#### [Entries provided]
_ _ _ _ _
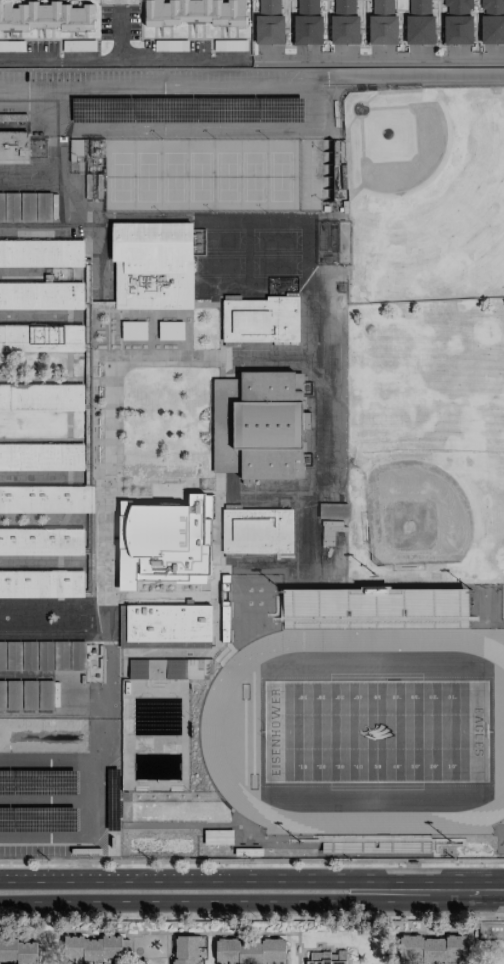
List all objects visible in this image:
building: (192, 12)
building: (45, 16)
building: (457, 21)
building: (492, 21)
building: (269, 22)
building: (344, 22)
building: (419, 22)
building: (307, 23)
building: (382, 23)
road: (118, 33)
building: (230, 45)
road: (123, 56)
road: (383, 57)
road: (252, 77)
building: (13, 145)
park: (173, 175)
park: (120, 176)
park: (146, 176)
park: (199, 176)
park: (226, 176)
park: (279, 176)
park: (253, 177)
building: (25, 207)
building: (41, 252)
building: (152, 264)
building: (40, 295)
building: (260, 320)
building: (133, 330)
building: (170, 330)
building: (41, 337)
building: (298, 381)
building: (42, 397)
building: (256, 424)
building: (41, 456)
building: (46, 498)
building: (333, 510)
building: (256, 531)
building: (329, 531)
building: (41, 541)
building: (162, 541)
building: (41, 583)
building: (164, 626)
track: (484, 638)
track: (485, 647)
building: (42, 655)
building: (137, 668)
building: (181, 668)
building: (26, 694)
park: (374, 731)
track: (210, 753)
building: (217, 837)
road: (251, 861)
road: (189, 877)
road: (484, 888)
road: (420, 889)
road: (189, 900)
road: (252, 914)
building: (491, 930)
building: (91, 947)
building: (432, 947)
building: (184, 949)
building: (18, 951)
building: (249, 951)
building: (326, 957)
_ _ _ _ _
#### [Exercise directions]
Print all records word for word, no images.

#### [Written response]
List all objects visible in this image:
building: (192, 12)
building: (45, 16)
building: (457, 21)
building: (492, 21)
building: (269, 22)
building: (344, 22)
building: (419, 22)
building: (307, 23)
building: (382, 23)
road: (118, 33)
building: (230, 45)
road: (123, 56)
road: (383, 57)
road: (252, 77)
building: (13, 145)
park: (173, 175)
park: (120, 176)
park: (146, 176)
park: (199, 176)
park: (226, 176)
park: (279, 176)
park: (253, 177)
building: (25, 207)
building: (41, 252)
building: (152, 264)
building: (40, 295)
building: (260, 320)
building: (133, 330)
building: (170, 330)
building: (41, 337)
building: (298, 381)
building: (42, 397)
building: (256, 424)
building: (41, 456)
building: (46, 498)
building: (333, 510)
building: (256, 531)
building: (329, 531)
building: (41, 541)
building: (162, 541)
building: (41, 583)
building: (164, 626)
track: (484, 638)
track: (485, 647)
building: (42, 655)
building: (137, 668)
building: (181, 668)
building: (26, 694)
park: (374, 731)
track: (210, 753)
building: (217, 837)
road: (251, 861)
road: (189, 877)
road: (484, 888)
road: (420, 889)
road: (189, 900)
road: (252, 914)
building: (491, 930)
building: (91, 947)
building: (432, 947)
building: (184, 949)
building: (18, 951)
building: (249, 951)
building: (326, 957)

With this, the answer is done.